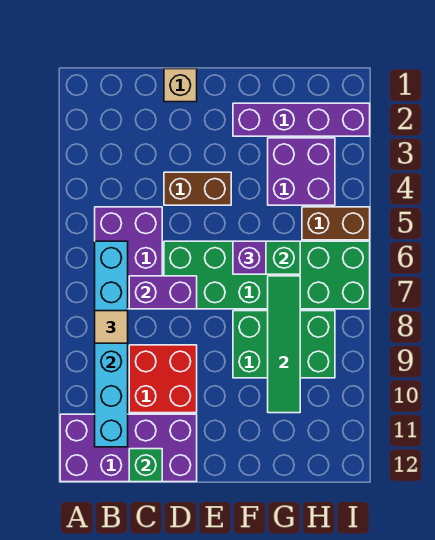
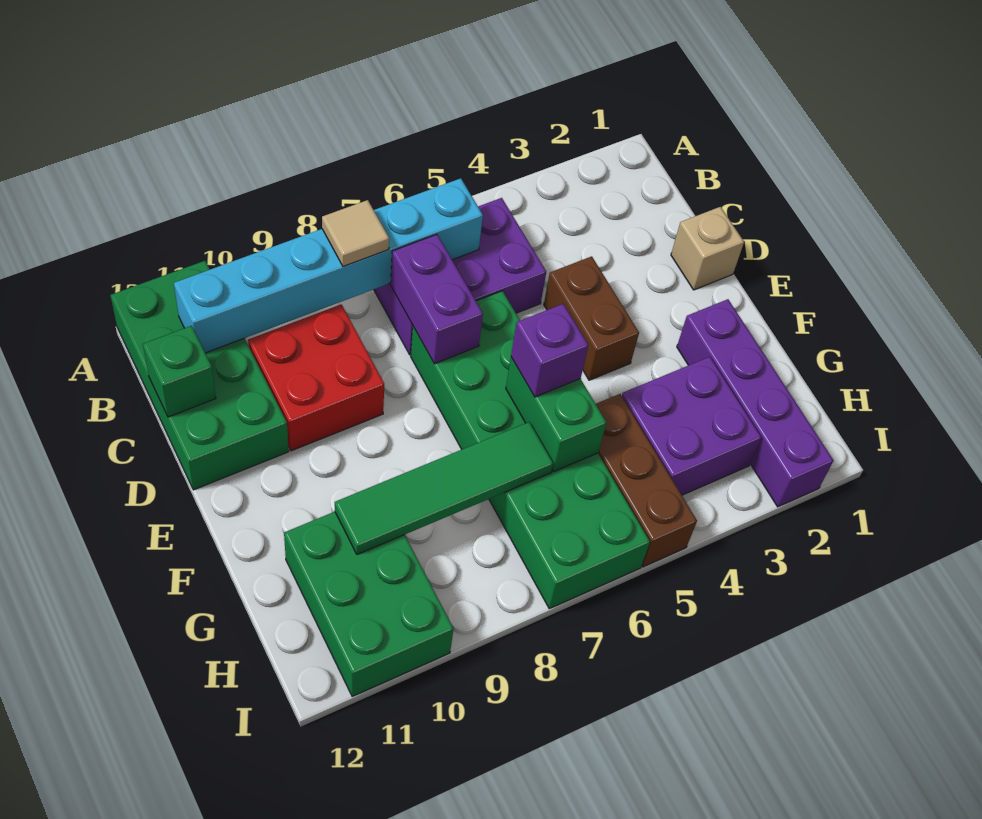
purple brick A11:D12 level 1 -> green brick A11:D12 level 1
green brick F8:H9 level 1 -> green brick G10:I11 level 1
brown brick H5:I5 level 1 -> brown brick G5:I5 level 1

## Task description
Give back the material above word for word; no picture belongs in it.

## Result below
purple brick A11:D12 level 1 -> green brick A11:D12 level 1
green brick F8:H9 level 1 -> green brick G10:I11 level 1
brown brick H5:I5 level 1 -> brown brick G5:I5 level 1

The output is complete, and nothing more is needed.